**STUDY MATERIAL**
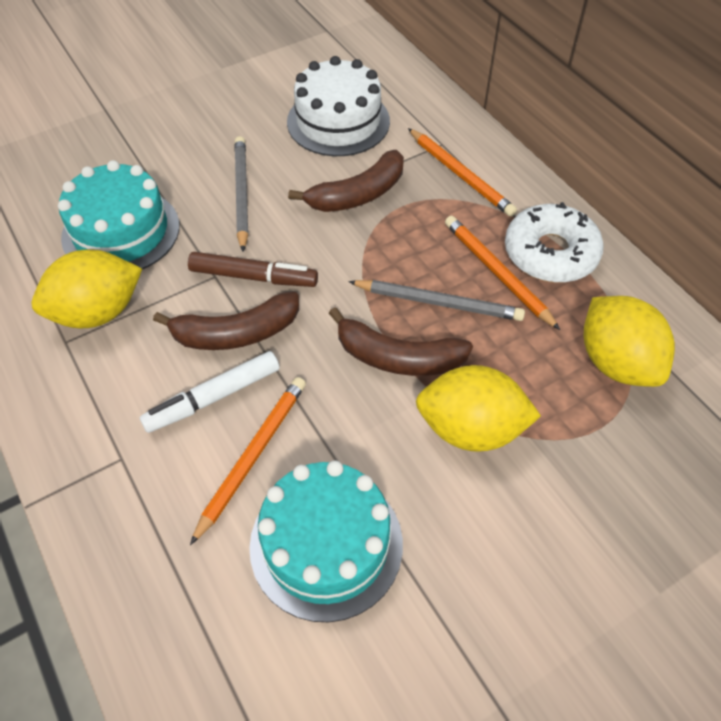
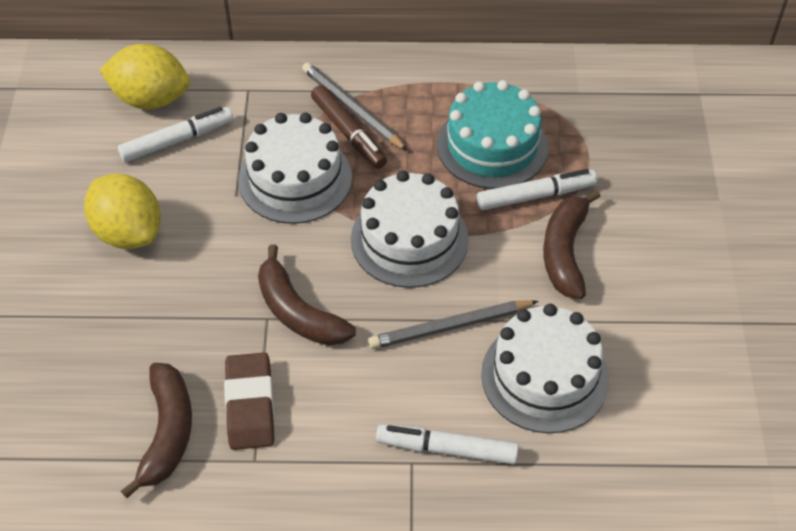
brown eraser: 0 -> 1
orange pencil: 3 -> 0
turquoise cake: 2 -> 1
white cake: 1 -> 3
white donut: 1 -> 0
white marker: 1 -> 3
yellow lemon: 3 -> 2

**TASK GOAL**
Give the data above back unchanged, except for the pictures.

**SOLUTION**
brown eraser: 0 -> 1
orange pencil: 3 -> 0
turquoise cake: 2 -> 1
white cake: 1 -> 3
white donut: 1 -> 0
white marker: 1 -> 3
yellow lemon: 3 -> 2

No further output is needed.